Source material ->
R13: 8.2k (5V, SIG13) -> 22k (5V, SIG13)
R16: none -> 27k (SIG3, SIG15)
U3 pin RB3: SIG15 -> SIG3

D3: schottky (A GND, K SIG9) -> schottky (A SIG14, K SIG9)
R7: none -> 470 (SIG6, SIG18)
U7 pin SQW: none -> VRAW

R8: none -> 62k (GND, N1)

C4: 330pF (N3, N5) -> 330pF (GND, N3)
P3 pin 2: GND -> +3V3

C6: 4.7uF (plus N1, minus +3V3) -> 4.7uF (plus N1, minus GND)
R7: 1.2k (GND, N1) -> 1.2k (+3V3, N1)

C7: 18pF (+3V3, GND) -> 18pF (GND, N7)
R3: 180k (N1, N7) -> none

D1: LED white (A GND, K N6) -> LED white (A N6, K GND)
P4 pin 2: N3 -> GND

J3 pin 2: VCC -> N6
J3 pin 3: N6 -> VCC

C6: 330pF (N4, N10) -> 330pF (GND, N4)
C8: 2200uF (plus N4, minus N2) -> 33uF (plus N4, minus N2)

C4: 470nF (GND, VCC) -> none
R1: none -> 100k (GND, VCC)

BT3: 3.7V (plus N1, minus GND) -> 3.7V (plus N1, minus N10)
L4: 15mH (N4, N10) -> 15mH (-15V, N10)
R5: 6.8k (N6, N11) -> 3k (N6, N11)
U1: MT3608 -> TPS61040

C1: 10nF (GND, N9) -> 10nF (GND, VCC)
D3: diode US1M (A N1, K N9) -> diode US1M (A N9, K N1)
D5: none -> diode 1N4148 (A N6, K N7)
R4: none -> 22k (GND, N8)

Prompt -> What you return must match the listing above exactly, with every line included.

Your response ->
R13: 8.2k (5V, SIG13) -> 22k (5V, SIG13)
R16: none -> 27k (SIG3, SIG15)
U3 pin RB3: SIG15 -> SIG3

D3: schottky (A GND, K SIG9) -> schottky (A SIG14, K SIG9)
R7: none -> 470 (SIG6, SIG18)
U7 pin SQW: none -> VRAW

R8: none -> 62k (GND, N1)

C4: 330pF (N3, N5) -> 330pF (GND, N3)
P3 pin 2: GND -> +3V3

C6: 4.7uF (plus N1, minus +3V3) -> 4.7uF (plus N1, minus GND)
R7: 1.2k (GND, N1) -> 1.2k (+3V3, N1)

C7: 18pF (+3V3, GND) -> 18pF (GND, N7)
R3: 180k (N1, N7) -> none

D1: LED white (A GND, K N6) -> LED white (A N6, K GND)
P4 pin 2: N3 -> GND

J3 pin 2: VCC -> N6
J3 pin 3: N6 -> VCC

C6: 330pF (N4, N10) -> 330pF (GND, N4)
C8: 2200uF (plus N4, minus N2) -> 33uF (plus N4, minus N2)

C4: 470nF (GND, VCC) -> none
R1: none -> 100k (GND, VCC)

BT3: 3.7V (plus N1, minus GND) -> 3.7V (plus N1, minus N10)
L4: 15mH (N4, N10) -> 15mH (-15V, N10)
R5: 6.8k (N6, N11) -> 3k (N6, N11)
U1: MT3608 -> TPS61040

C1: 10nF (GND, N9) -> 10nF (GND, VCC)
D3: diode US1M (A N1, K N9) -> diode US1M (A N9, K N1)
D5: none -> diode 1N4148 (A N6, K N7)
R4: none -> 22k (GND, N8)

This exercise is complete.